Task requirements: Copy out each line below word for word, keeping every character the same and leaving none out.
■ ■ ■ ■
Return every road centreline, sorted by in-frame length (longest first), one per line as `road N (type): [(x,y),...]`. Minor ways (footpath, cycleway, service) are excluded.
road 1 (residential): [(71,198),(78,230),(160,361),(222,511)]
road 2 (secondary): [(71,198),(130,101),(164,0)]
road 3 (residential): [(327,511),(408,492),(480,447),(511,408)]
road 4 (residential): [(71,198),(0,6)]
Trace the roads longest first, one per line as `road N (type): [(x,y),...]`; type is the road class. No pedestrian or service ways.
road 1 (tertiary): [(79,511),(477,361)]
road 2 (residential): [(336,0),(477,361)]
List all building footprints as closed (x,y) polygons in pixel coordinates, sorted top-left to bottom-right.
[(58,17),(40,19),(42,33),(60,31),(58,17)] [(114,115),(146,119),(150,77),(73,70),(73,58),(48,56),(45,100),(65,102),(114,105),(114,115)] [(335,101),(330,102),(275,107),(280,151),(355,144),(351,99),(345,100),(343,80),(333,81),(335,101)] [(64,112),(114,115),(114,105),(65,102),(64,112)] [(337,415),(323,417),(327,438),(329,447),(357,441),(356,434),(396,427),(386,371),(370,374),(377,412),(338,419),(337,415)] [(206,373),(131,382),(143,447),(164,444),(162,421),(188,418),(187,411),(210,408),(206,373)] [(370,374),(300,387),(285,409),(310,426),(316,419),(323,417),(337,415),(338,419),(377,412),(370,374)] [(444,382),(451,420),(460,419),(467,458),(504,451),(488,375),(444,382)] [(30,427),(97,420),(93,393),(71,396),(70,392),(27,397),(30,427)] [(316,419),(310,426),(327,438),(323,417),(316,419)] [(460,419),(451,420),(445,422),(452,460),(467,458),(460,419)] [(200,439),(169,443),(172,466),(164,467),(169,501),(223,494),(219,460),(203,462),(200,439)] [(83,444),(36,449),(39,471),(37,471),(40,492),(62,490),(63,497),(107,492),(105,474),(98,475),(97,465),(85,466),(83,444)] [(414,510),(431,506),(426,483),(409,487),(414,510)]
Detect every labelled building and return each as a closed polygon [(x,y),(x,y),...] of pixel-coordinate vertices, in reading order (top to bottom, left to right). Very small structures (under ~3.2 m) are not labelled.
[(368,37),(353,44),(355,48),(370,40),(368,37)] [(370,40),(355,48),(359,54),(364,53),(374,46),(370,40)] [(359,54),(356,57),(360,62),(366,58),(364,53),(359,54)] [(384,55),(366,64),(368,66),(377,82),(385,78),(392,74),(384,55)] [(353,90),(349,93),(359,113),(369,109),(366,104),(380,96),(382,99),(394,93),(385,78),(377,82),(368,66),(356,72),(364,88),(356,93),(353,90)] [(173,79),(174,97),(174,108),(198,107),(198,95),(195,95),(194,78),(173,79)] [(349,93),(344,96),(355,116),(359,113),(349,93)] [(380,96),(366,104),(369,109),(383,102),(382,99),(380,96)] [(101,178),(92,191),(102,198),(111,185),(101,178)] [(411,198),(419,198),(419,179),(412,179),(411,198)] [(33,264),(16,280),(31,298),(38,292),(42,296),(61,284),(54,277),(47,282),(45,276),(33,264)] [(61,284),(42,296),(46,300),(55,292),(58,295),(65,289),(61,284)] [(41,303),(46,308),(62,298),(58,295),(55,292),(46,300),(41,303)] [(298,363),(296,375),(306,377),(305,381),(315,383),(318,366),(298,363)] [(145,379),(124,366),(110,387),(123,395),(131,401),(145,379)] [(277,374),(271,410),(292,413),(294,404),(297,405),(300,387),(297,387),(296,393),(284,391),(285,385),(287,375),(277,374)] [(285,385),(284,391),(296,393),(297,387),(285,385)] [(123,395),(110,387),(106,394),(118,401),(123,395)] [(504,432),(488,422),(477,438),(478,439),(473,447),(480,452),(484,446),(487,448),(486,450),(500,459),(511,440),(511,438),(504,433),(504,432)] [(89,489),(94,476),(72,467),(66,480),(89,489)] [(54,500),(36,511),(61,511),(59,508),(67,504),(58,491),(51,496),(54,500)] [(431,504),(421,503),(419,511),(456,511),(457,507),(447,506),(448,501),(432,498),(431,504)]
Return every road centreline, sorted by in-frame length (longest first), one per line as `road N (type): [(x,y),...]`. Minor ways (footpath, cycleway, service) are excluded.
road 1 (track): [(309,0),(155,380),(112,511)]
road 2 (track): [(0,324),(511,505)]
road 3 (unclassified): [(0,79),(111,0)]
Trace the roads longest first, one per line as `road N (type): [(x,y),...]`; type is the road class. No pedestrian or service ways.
■ ■ ■ ■
Solved exercise:
Return every road centreline, sorted by in-frame length (longest first), one per line as `road N (type): [(x,y),...]`. Minor ways (footpath, cycleway, service) are excluded.
road 1 (residential): [(71,198),(78,230),(160,361),(222,511)]
road 2 (secondary): [(71,198),(130,101),(164,0)]
road 3 (residential): [(327,511),(408,492),(480,447),(511,408)]
road 4 (residential): [(71,198),(0,6)]
Trace the roads longest first, one per line as `road N (type): [(x,y),...]`; type is the road class. No pedestrian or service ways.
road 1 (tertiary): [(79,511),(477,361)]
road 2 (residential): [(336,0),(477,361)]
List all building footprints as closed (x,y) polygons in pixel coordinates, sorted top-left to bottom-right.
[(58,17),(40,19),(42,33),(60,31),(58,17)] [(114,115),(146,119),(150,77),(73,70),(73,58),(48,56),(45,100),(65,102),(114,105),(114,115)] [(335,101),(330,102),(275,107),(280,151),(355,144),(351,99),(345,100),(343,80),(333,81),(335,101)] [(64,112),(114,115),(114,105),(65,102),(64,112)] [(337,415),(323,417),(327,438),(329,447),(357,441),(356,434),(396,427),(386,371),(370,374),(377,412),(338,419),(337,415)] [(206,373),(131,382),(143,447),(164,444),(162,421),(188,418),(187,411),(210,408),(206,373)] [(370,374),(300,387),(285,409),(310,426),(316,419),(323,417),(337,415),(338,419),(377,412),(370,374)] [(444,382),(451,420),(460,419),(467,458),(504,451),(488,375),(444,382)] [(30,427),(97,420),(93,393),(71,396),(70,392),(27,397),(30,427)] [(316,419),(310,426),(327,438),(323,417),(316,419)] [(460,419),(451,420),(445,422),(452,460),(467,458),(460,419)] [(200,439),(169,443),(172,466),(164,467),(169,501),(223,494),(219,460),(203,462),(200,439)] [(83,444),(36,449),(39,471),(37,471),(40,492),(62,490),(63,497),(107,492),(105,474),(98,475),(97,465),(85,466),(83,444)] [(414,510),(431,506),(426,483),(409,487),(414,510)]
Detect every labelled building and return each as a closed polygon [(x,y),(x,y),...] of pixel-coordinate vertices, in reading order (top to bottom, left to right). Very small structures (under ~3.2 m) are not labelled.
[(368,37),(353,44),(355,48),(370,40),(368,37)] [(370,40),(355,48),(359,54),(364,53),(374,46),(370,40)] [(359,54),(356,57),(360,62),(366,58),(364,53),(359,54)] [(384,55),(366,64),(368,66),(377,82),(385,78),(392,74),(384,55)] [(353,90),(349,93),(359,113),(369,109),(366,104),(380,96),(382,99),(394,93),(385,78),(377,82),(368,66),(356,72),(364,88),(356,93),(353,90)] [(173,79),(174,97),(174,108),(198,107),(198,95),(195,95),(194,78),(173,79)] [(349,93),(344,96),(355,116),(359,113),(349,93)] [(380,96),(366,104),(369,109),(383,102),(382,99),(380,96)] [(101,178),(92,191),(102,198),(111,185),(101,178)] [(411,198),(419,198),(419,179),(412,179),(411,198)] [(33,264),(16,280),(31,298),(38,292),(42,296),(61,284),(54,277),(47,282),(45,276),(33,264)] [(61,284),(42,296),(46,300),(55,292),(58,295),(65,289),(61,284)] [(41,303),(46,308),(62,298),(58,295),(55,292),(46,300),(41,303)] [(298,363),(296,375),(306,377),(305,381),(315,383),(318,366),(298,363)] [(145,379),(124,366),(110,387),(123,395),(131,401),(145,379)] [(277,374),(271,410),(292,413),(294,404),(297,405),(300,387),(297,387),(296,393),(284,391),(285,385),(287,375),(277,374)] [(285,385),(284,391),(296,393),(297,387),(285,385)] [(123,395),(110,387),(106,394),(118,401),(123,395)] [(504,432),(488,422),(477,438),(478,439),(473,447),(480,452),(484,446),(487,448),(486,450),(500,459),(511,440),(511,438),(504,433),(504,432)] [(89,489),(94,476),(72,467),(66,480),(89,489)] [(54,500),(36,511),(61,511),(59,508),(67,504),(58,491),(51,496),(54,500)] [(431,504),(421,503),(419,511),(456,511),(457,507),(447,506),(448,501),(432,498),(431,504)]
Return every road centreline, sorted by in-frame length (longest first), one per line as `road N (type): [(x,y),...]`. Minor ways (footpath, cycleway, service) are excluded.
road 1 (track): [(309,0),(155,380),(112,511)]
road 2 (track): [(0,324),(511,505)]
road 3 (unclassified): [(0,79),(111,0)]
Trace the roads longest first, one per line as `road N (type): [(x,y),...]`; type is the road class. No pedestrian or service ways.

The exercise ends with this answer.